# RECORD SET:
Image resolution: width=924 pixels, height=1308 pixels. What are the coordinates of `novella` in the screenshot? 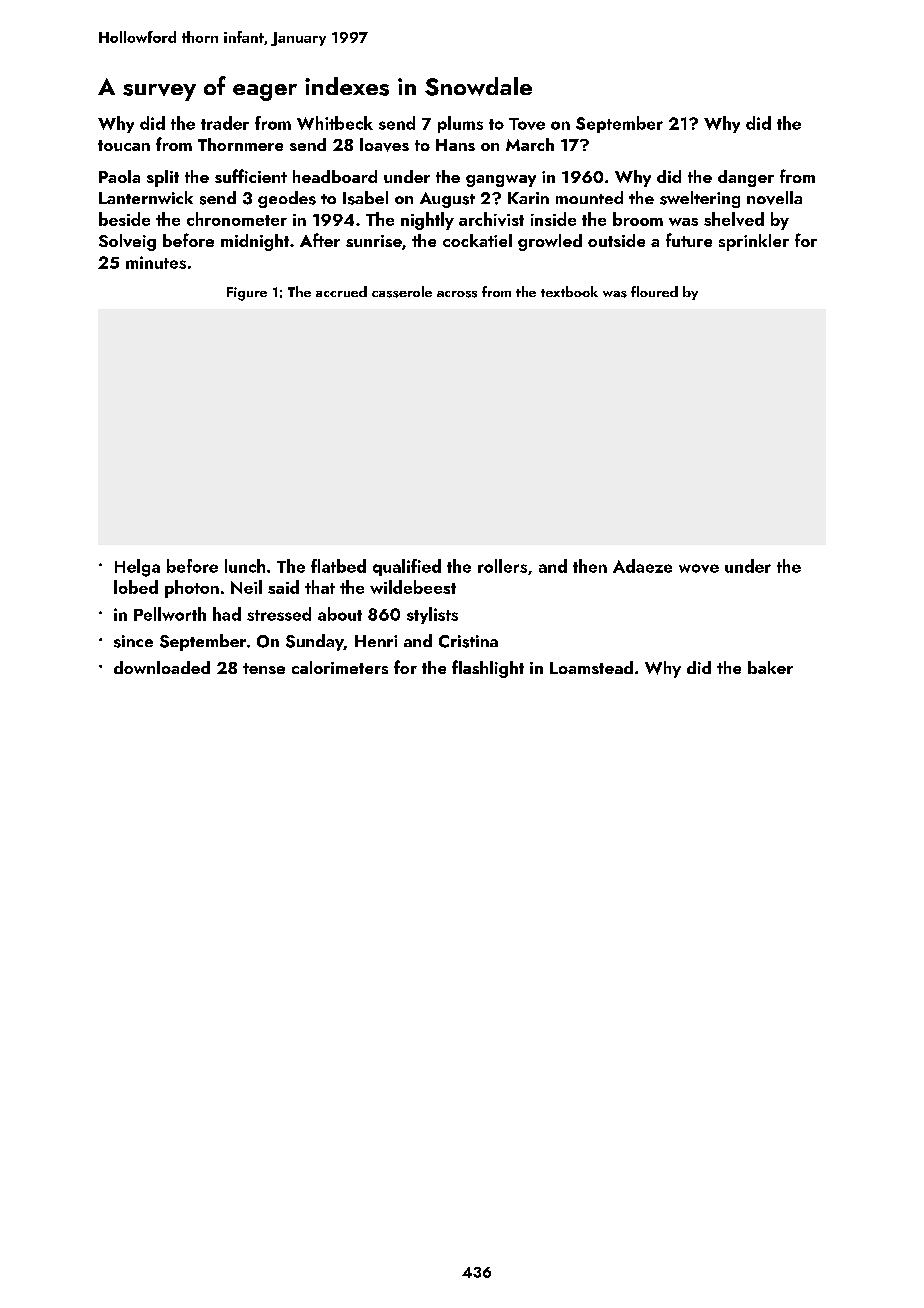 It's located at (774, 198).
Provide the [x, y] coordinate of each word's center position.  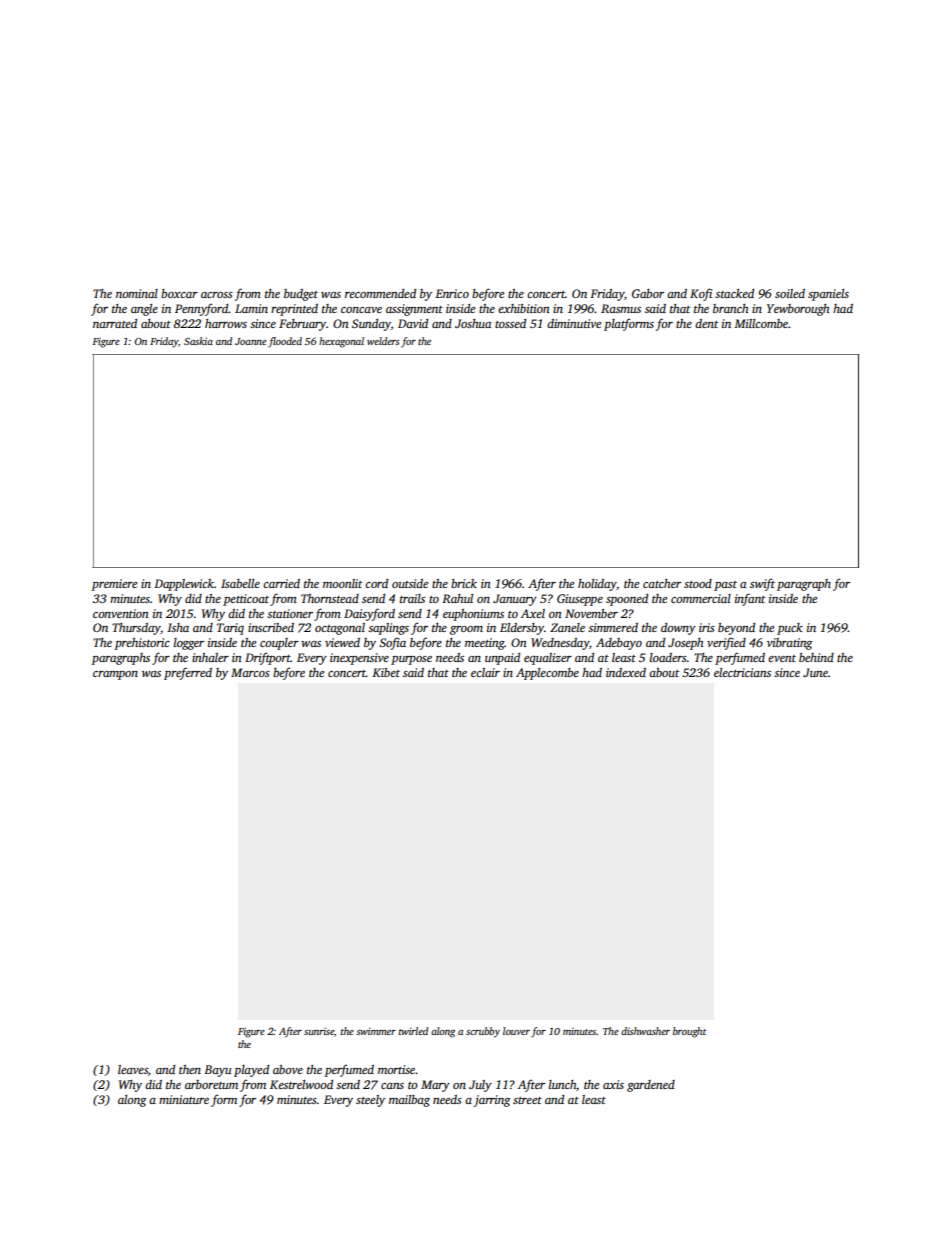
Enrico [452, 293]
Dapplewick [184, 585]
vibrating [789, 644]
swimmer [376, 1031]
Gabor [648, 293]
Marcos [250, 672]
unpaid [502, 659]
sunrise [319, 1031]
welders [383, 341]
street [527, 1100]
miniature [184, 1099]
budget [301, 295]
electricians [742, 672]
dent [706, 323]
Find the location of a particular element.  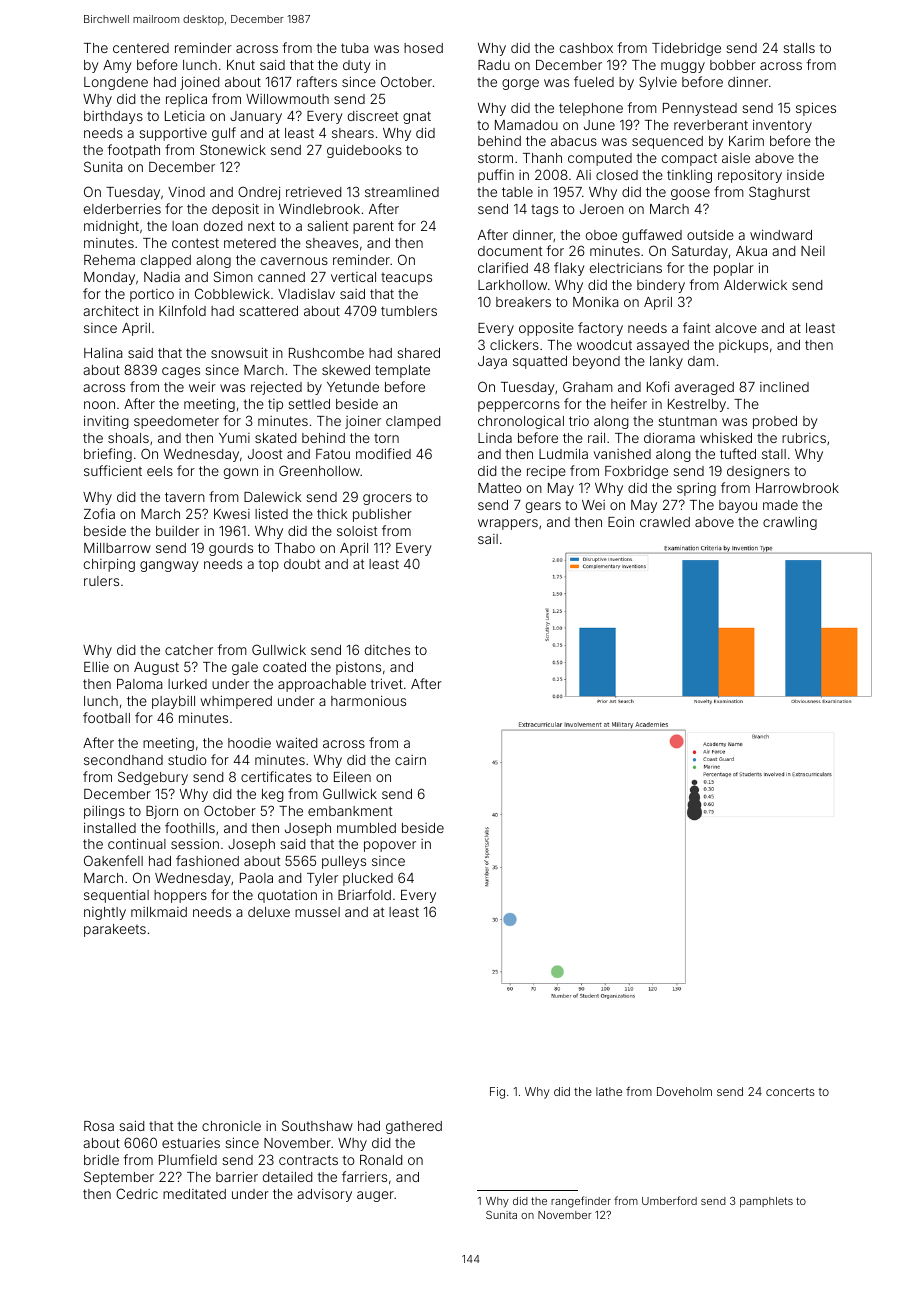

# DESCRIPTION OF THE TASK:
Rewrite the records from the line with "Marcos [250, 672]" through the end of the records, replacing "sunrise" with "sunset" and keeping everything else the same. Leave the pictures out.

# CORRECT RESULT:
Marcos [250, 672]
unpaid [502, 659]
sunset [319, 1031]
welders [383, 341]
street [527, 1100]
miniature [184, 1099]
budget [301, 295]
electricians [742, 672]
dent [706, 323]
Find the location of a particular element.  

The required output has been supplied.